[Stored data]
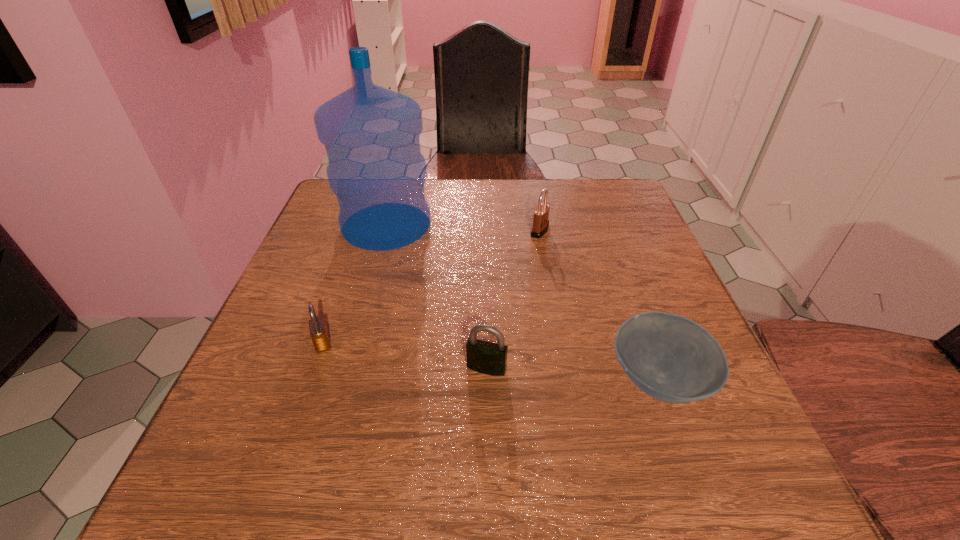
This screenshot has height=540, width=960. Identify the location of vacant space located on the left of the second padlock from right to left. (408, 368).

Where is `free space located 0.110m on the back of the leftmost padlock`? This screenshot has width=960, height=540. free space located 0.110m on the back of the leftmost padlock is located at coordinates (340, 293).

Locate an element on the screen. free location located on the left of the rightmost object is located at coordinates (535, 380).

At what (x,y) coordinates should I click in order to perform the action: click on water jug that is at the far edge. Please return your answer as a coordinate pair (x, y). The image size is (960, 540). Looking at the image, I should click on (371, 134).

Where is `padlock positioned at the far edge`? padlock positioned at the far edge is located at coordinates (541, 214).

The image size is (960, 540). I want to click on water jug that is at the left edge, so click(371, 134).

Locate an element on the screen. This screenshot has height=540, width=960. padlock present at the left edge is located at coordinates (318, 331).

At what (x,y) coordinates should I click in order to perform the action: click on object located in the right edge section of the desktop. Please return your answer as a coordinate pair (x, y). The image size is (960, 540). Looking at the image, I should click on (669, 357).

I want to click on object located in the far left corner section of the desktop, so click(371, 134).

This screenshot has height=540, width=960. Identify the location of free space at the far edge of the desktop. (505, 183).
* * *
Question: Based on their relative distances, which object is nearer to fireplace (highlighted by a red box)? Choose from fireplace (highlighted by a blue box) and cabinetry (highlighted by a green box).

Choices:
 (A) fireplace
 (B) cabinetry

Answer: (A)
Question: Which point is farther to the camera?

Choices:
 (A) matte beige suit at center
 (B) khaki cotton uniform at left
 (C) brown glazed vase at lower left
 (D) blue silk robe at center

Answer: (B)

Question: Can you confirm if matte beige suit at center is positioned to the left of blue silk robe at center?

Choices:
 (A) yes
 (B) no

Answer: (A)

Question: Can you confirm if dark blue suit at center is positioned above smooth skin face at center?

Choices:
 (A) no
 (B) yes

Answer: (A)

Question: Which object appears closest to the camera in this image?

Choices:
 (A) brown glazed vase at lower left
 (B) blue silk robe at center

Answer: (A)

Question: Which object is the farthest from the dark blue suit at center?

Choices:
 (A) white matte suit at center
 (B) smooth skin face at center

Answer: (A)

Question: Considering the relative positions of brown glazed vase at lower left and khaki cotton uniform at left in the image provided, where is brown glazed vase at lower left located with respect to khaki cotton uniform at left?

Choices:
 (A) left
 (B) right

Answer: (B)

→ **EXERCISE DETAILS**
Please render the listing lines from the one containing "left. (408, 368)." through the one containing "Locate an element on the screen. This", both ends included, as a Markdown table. Use the columns Row and Listing line, and leave out blank lines.

→ **COMPLETE OUTPUT**
| Row | Listing line |
|---|---|
| 1 | This screenshot has height=540, width=960. Identify the location of vacant space located on the left of the second padlock from right to left. (408, 368). |
| 2 | Where is `free space located 0.110m on the back of the leftmost padlock`? This screenshot has width=960, height=540. free space located 0.110m on the back of the leftmost padlock is located at coordinates (340, 293). |
| 3 | Locate an element on the screen. free location located on the left of the rightmost object is located at coordinates (535, 380). |
| 4 | At what (x,y) coordinates should I click in order to perform the action: click on water jug that is at the far edge. Please return your answer as a coordinate pair (x, y). The image size is (960, 540). Looking at the image, I should click on (371, 134). |
| 5 | Where is `padlock positioned at the far edge`? padlock positioned at the far edge is located at coordinates (541, 214). |
| 6 | The image size is (960, 540). I want to click on water jug that is at the left edge, so click(371, 134). |
| 7 | Locate an element on the screen. This screenshot has height=540, width=960. padlock present at the left edge is located at coordinates (318, 331). |